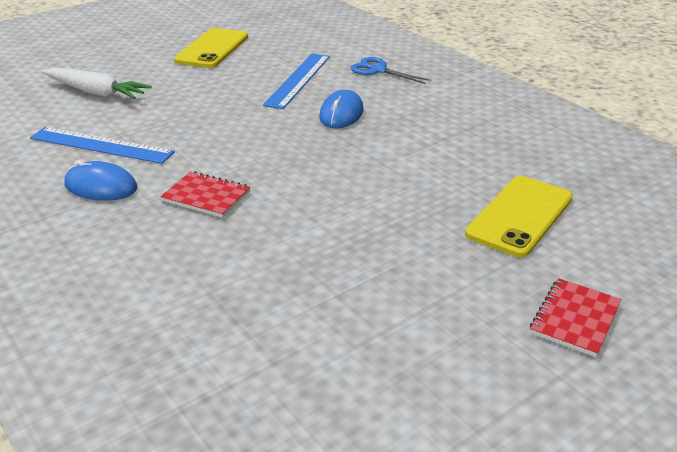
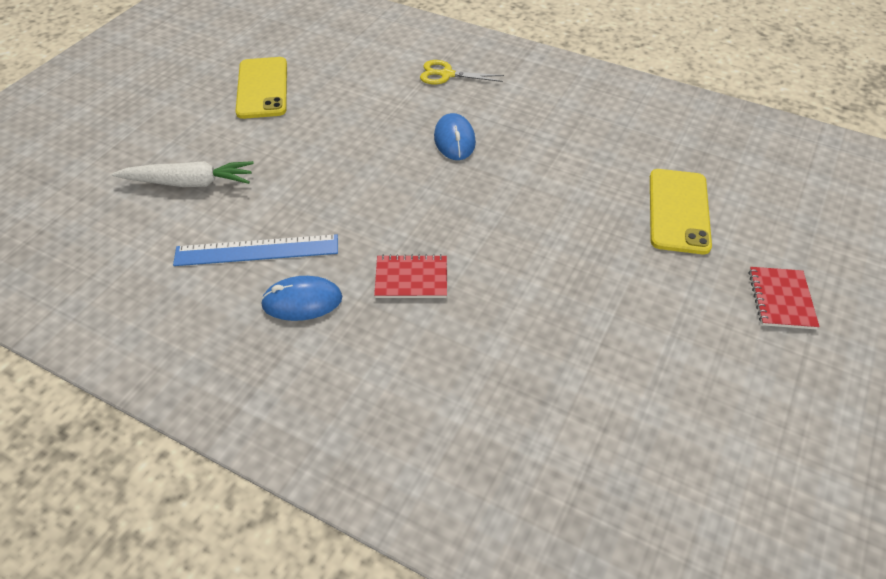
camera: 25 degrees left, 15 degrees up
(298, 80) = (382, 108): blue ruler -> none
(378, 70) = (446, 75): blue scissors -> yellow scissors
*-*-*
Output the data verbatim, images excluded.

camera: 25 degrees left, 15 degrees up
(298, 80) = (382, 108): blue ruler -> none
(378, 70) = (446, 75): blue scissors -> yellow scissors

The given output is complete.